[Change detection data]
· · ·

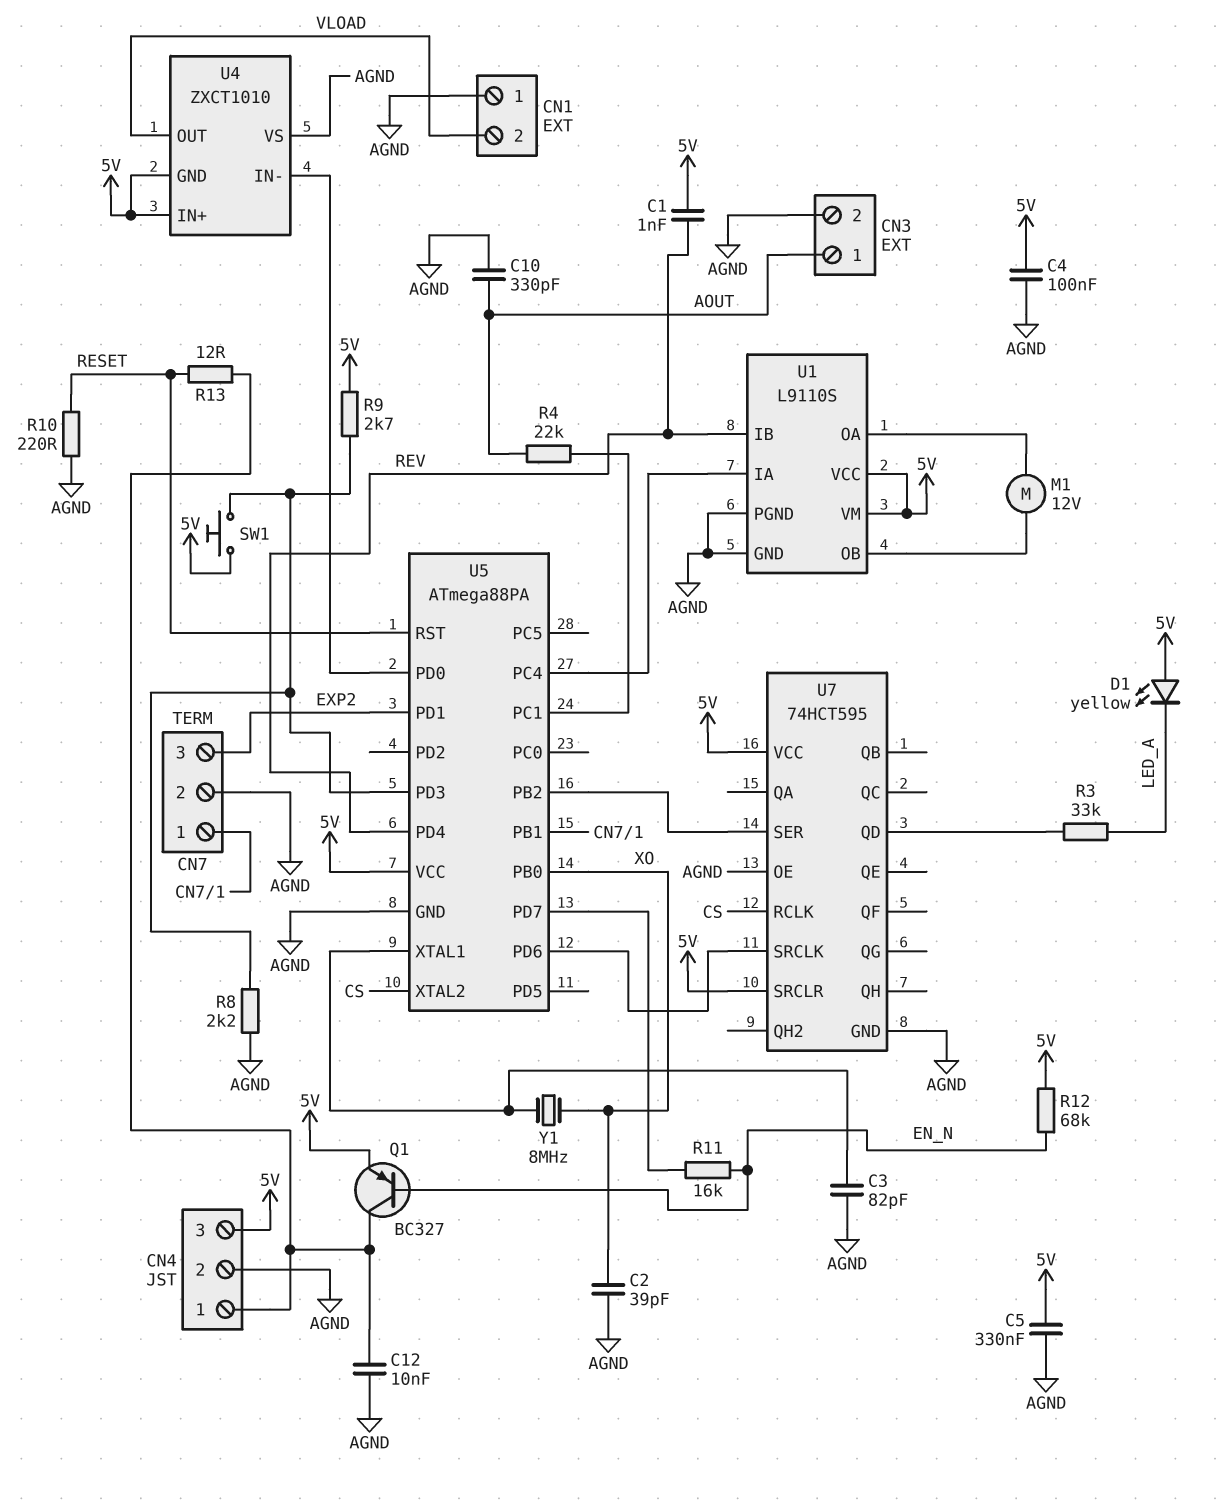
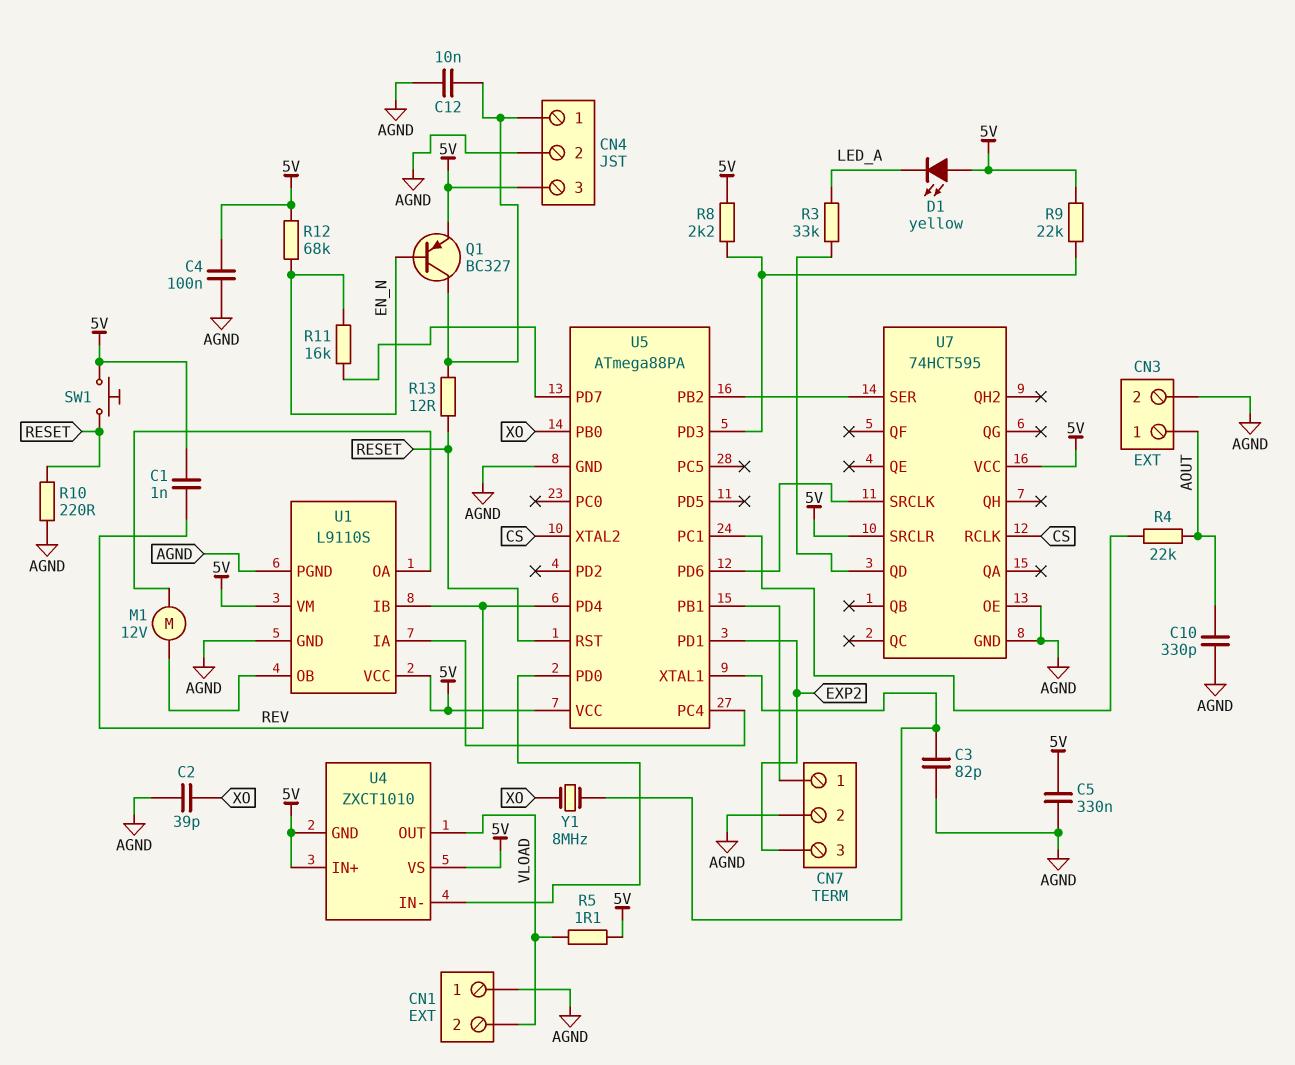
R5: none -> 1.1 (5V, VLOAD)
R8: 2.2k (AGND, U5/PD3) -> 2.2k (5V, U5/PD3)
R9: 2.7k (5V, U5/PD3) -> 22k (5V, U5/PD3)
SW1: button (5V, U5/PD3) -> button (5V, RESET)
U4 pin VS: AGND -> 5V

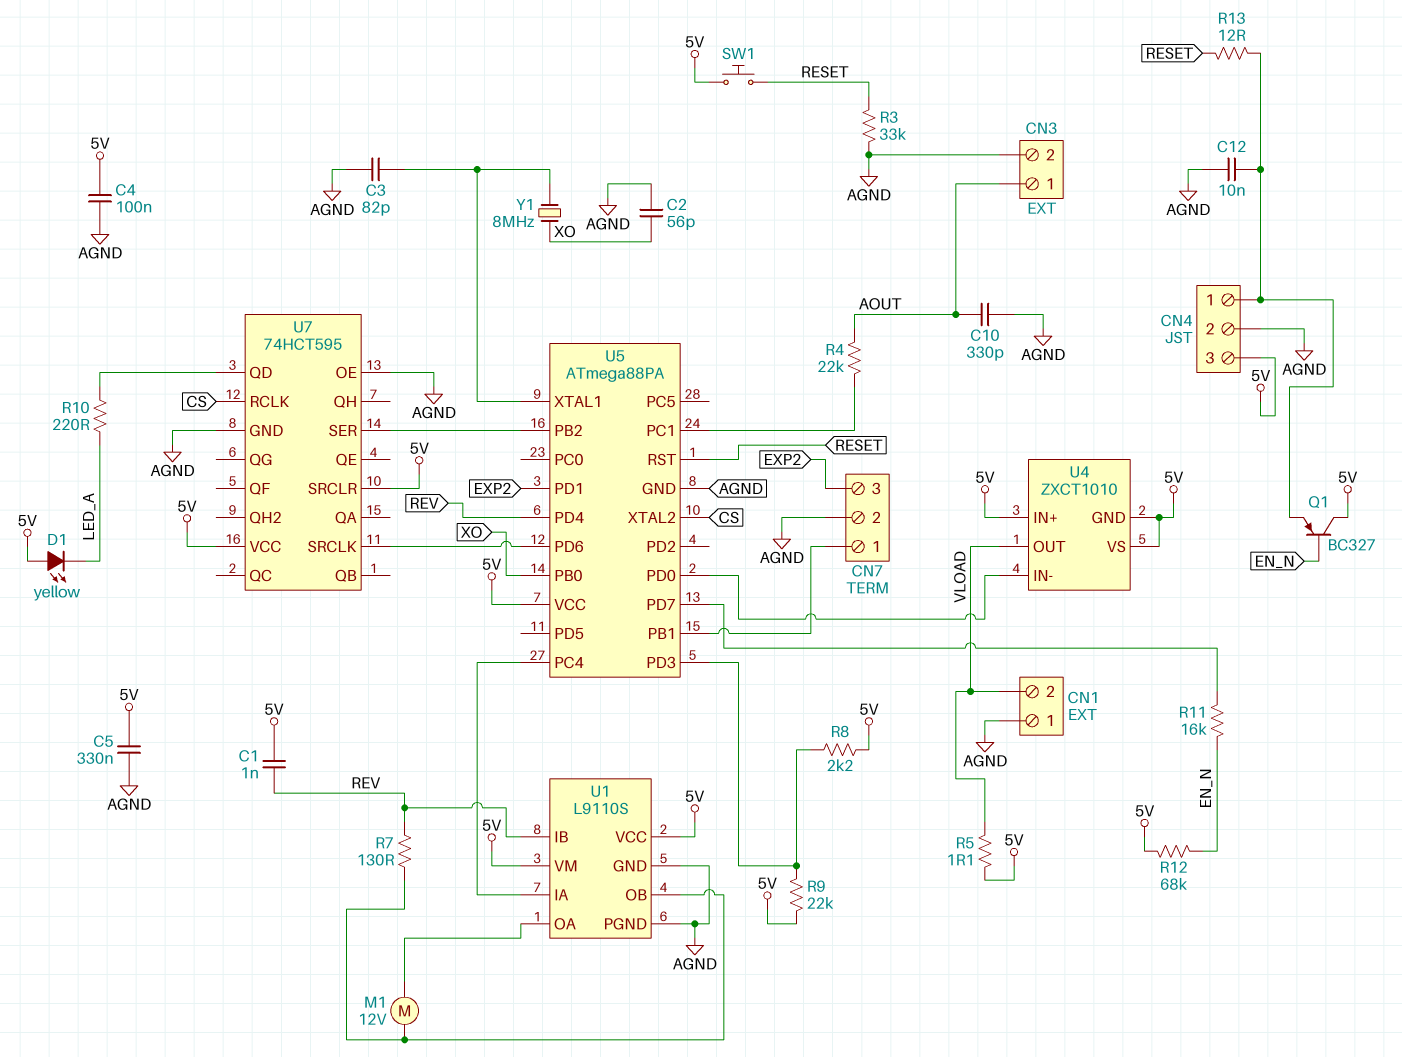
C2: 39pF (AGND, XO) -> 56pF (AGND, XO)
Q1: PNP BC327 (B EN_N, C CN4/1, E 5V) -> PNP BC327 (B EN_N, C 5V, E CN4/1)
R3: 33k (LED_A, U7/QD) -> 33k (AGND, RESET)
R7: none -> 130 (REV, U1/OB)
R10: 220 (AGND, RESET) -> 220 (LED_A, U7/QD)

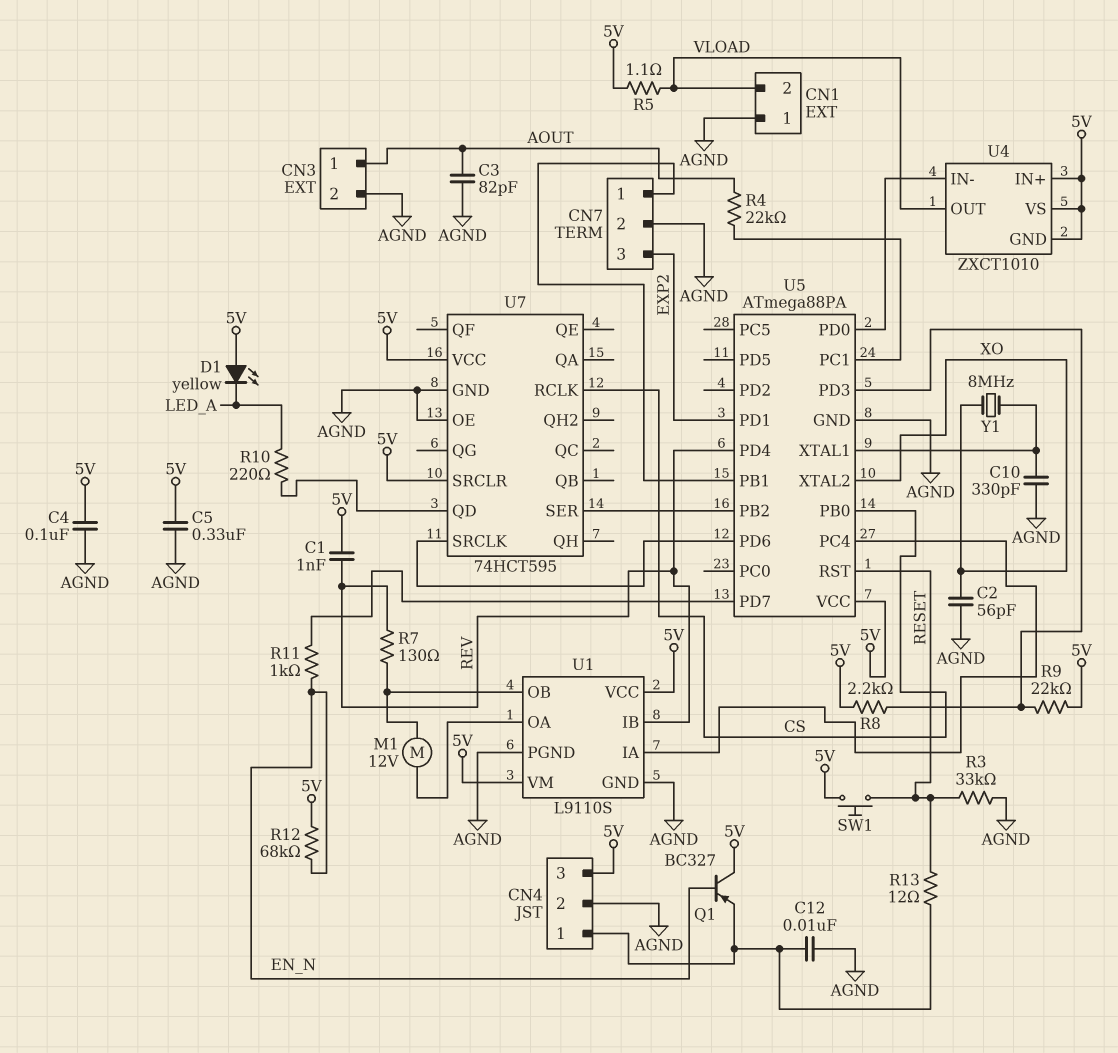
C3: 82pF (AGND, U5/XTAL1) -> 82pF (AGND, AOUT)
C10: 330pF (AGND, AOUT) -> 330pF (AGND, U5/XTAL1)
R11: 16k (EN_N, U5/PD7) -> 1k (EN_N, U5/PD7)
U5 pin PB0: XO -> CS
U5 pin XTAL2: CS -> XO

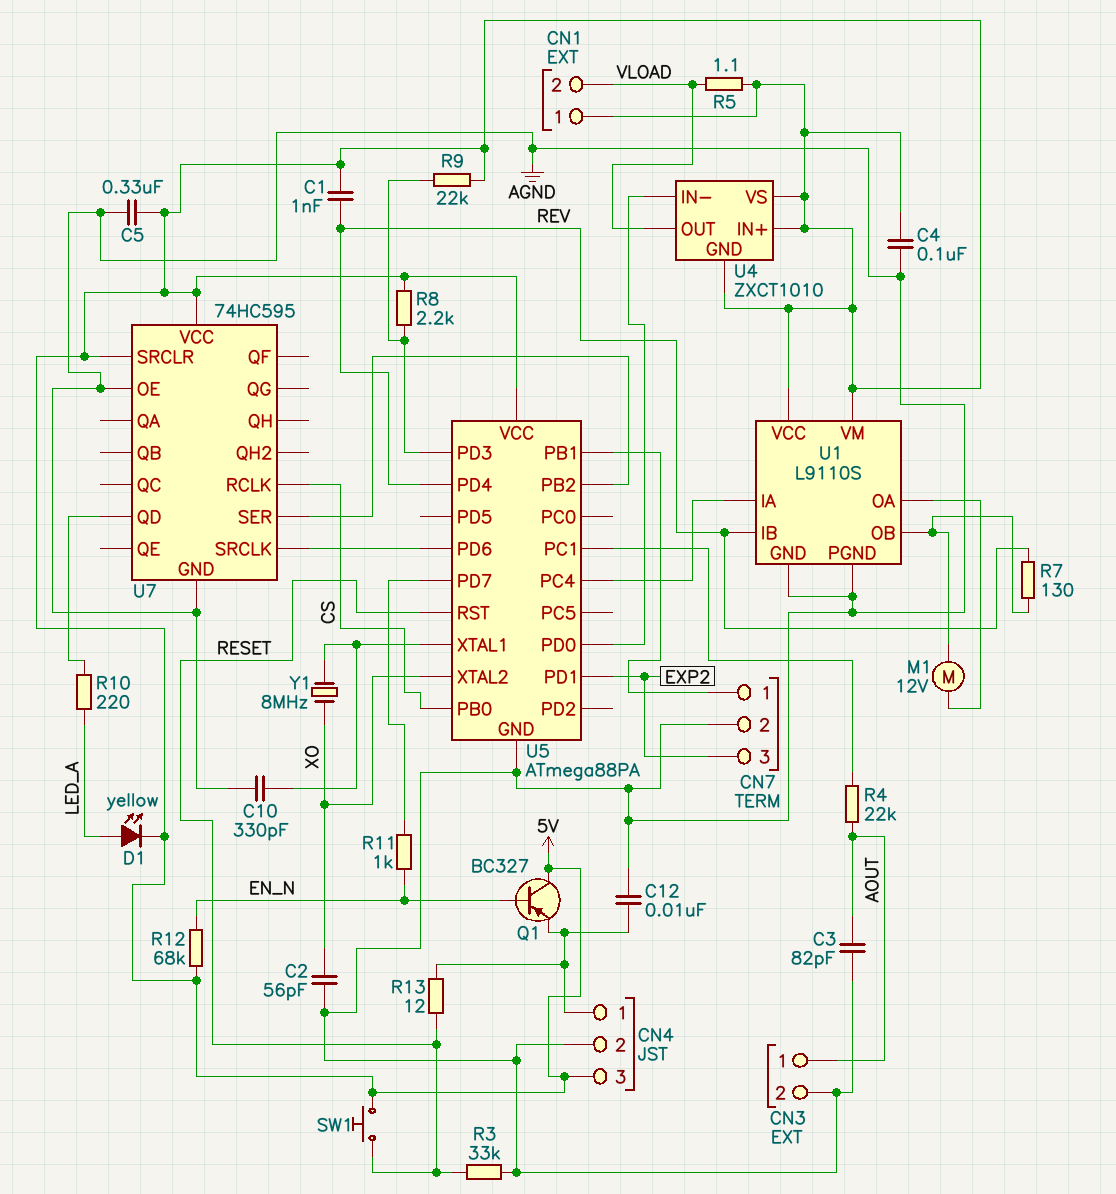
CN1 pin 1: AGND -> 5V
D1: LED yellow (A 5V, K LED_A) -> LED yellow (A LED_A, K 5V)
U7: 74HCT595 -> 74HC595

· · ·

→ What you have to do: If a line above contains the word "RESET", it counts; state how many lines count, and nothing more.

→ Exercise solution: 3